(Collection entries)

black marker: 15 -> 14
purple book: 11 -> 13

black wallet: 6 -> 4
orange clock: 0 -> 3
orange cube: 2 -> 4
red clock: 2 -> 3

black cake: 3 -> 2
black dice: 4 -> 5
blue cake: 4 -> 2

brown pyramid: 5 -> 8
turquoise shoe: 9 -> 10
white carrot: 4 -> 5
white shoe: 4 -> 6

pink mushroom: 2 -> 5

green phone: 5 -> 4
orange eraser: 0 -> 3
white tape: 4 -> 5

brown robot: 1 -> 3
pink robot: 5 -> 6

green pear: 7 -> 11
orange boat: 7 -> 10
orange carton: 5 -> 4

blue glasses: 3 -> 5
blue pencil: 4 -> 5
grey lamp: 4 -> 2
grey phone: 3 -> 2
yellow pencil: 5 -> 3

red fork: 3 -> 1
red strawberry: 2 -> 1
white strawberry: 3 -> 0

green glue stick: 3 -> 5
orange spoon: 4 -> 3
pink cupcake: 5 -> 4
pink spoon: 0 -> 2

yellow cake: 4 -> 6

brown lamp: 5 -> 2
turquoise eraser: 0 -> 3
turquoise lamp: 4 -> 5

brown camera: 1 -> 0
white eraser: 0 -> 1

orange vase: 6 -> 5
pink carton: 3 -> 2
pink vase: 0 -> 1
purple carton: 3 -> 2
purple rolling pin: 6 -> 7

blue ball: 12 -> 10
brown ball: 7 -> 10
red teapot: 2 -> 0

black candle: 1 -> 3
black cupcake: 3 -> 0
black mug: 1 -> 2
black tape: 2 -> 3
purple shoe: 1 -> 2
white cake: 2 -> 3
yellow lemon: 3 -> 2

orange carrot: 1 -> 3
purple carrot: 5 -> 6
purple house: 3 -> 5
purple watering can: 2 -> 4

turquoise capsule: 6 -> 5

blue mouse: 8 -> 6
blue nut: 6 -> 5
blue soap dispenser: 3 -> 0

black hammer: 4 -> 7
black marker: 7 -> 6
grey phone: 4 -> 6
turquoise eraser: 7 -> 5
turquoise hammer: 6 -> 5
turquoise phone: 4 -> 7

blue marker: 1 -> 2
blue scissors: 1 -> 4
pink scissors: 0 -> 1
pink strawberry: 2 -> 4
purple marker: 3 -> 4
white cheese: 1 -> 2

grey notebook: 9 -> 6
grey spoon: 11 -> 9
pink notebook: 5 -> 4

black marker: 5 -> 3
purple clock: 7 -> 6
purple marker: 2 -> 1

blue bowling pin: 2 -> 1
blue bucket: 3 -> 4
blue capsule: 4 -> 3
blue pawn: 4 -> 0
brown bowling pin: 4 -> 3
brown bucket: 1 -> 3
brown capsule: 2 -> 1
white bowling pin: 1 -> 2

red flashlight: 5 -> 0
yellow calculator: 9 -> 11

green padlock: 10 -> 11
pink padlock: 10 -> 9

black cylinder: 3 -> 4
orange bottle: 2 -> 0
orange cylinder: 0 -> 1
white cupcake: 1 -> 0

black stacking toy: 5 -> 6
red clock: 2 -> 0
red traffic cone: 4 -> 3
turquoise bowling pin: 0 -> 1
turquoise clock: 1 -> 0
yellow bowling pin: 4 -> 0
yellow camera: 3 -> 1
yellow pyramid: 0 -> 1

### Task to complete
Your answer must be one number: how many lines of the entries hold the string "purple".

### Response to the exercise
10